_What the exercise asks_. Find the string "FELT" in the entries and copy each line that has it.

_Data to use_.
=== Section Start ===

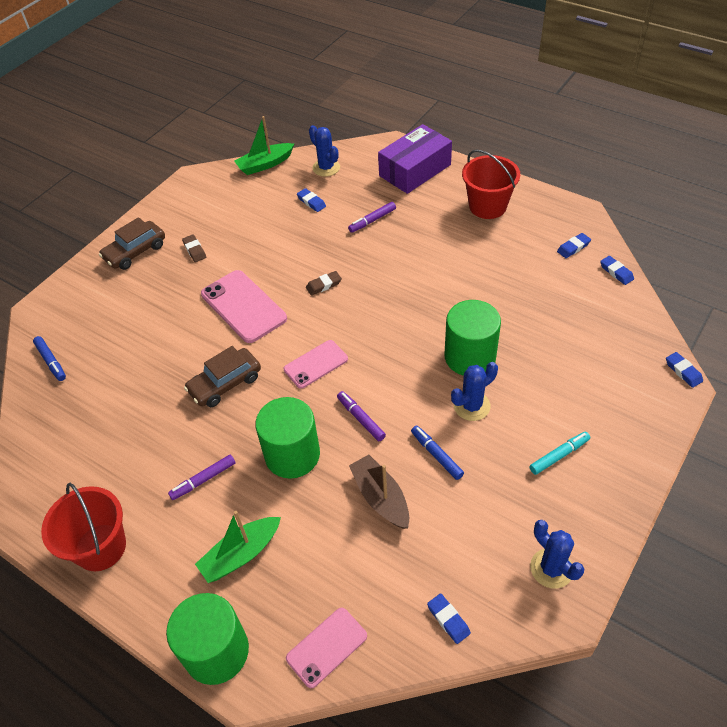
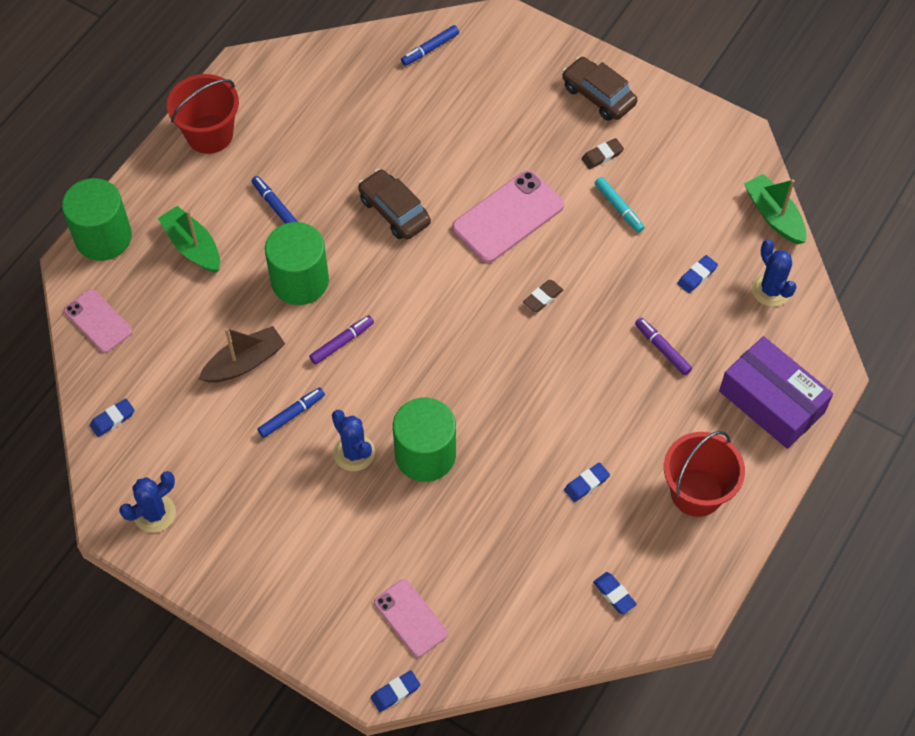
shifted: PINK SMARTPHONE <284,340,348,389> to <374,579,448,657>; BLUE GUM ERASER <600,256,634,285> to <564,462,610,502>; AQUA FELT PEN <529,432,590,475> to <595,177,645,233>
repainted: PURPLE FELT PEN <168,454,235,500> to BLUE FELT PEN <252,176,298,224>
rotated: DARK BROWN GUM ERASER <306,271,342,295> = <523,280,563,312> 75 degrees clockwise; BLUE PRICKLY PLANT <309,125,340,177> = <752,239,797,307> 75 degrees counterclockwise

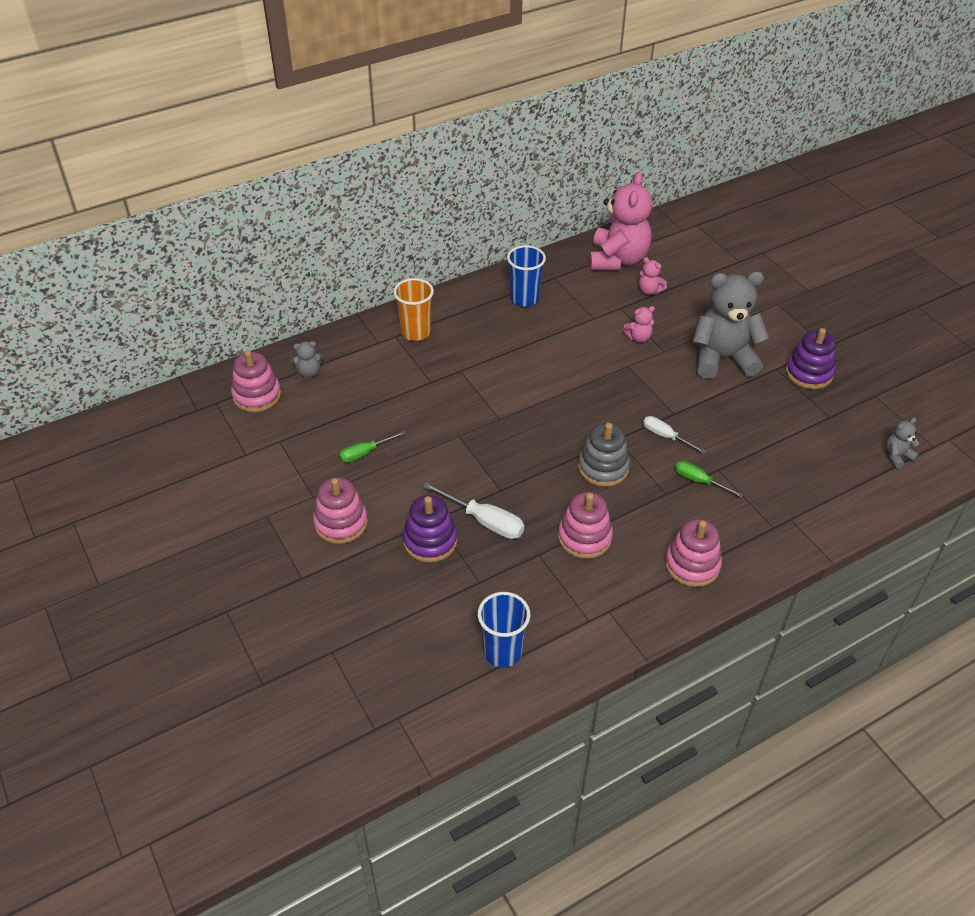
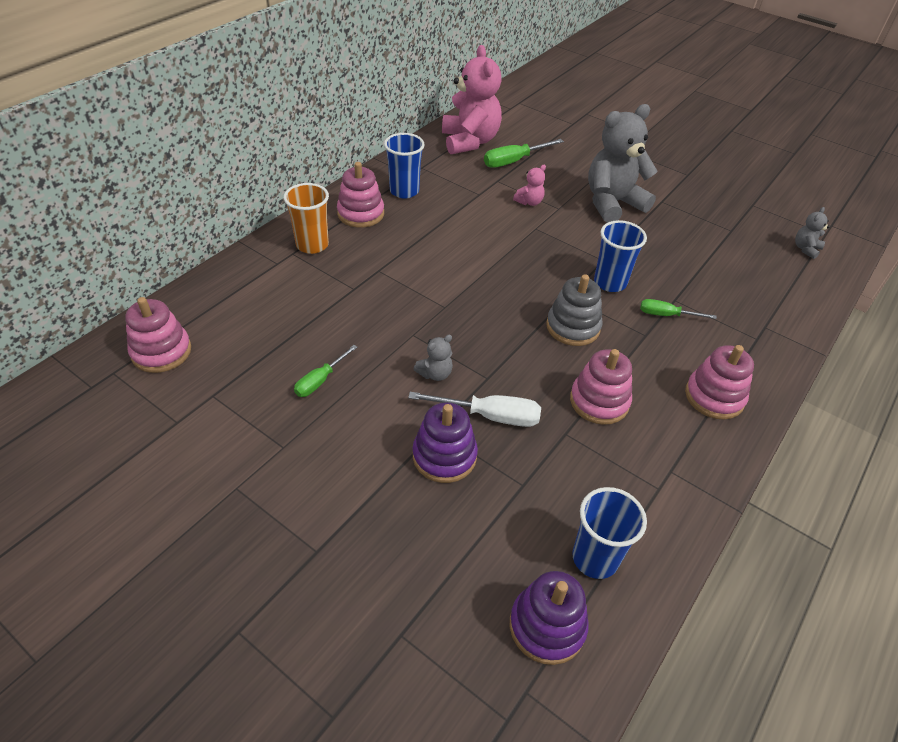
shifted: PINK RING STACKER <313,477,368,544> to <337,162,384,228>; ASH-GREY STUFFED BEAR <290,341,323,378> to <414,335,453,381>; PURPLE RING STACKER <786,328,836,389> to <510,571,589,665>
swapped: PINK STUFFED BEAR <639,257,667,295> to LEAF-GREEN FLAT SCREWDRIVER <484,139,564,168>; WHITE FLAT SCREWDRIVER <643,416,706,454> to BLUE BEAKER <594,220,647,292>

=== Section End ===

_Your response_.
shifted: PINK SMARTPHONE <284,340,348,389> to <374,579,448,657>; BLUE GUM ERASER <600,256,634,285> to <564,462,610,502>; AQUA FELT PEN <529,432,590,475> to <595,177,645,233>
repainted: PURPLE FELT PEN <168,454,235,500> to BLUE FELT PEN <252,176,298,224>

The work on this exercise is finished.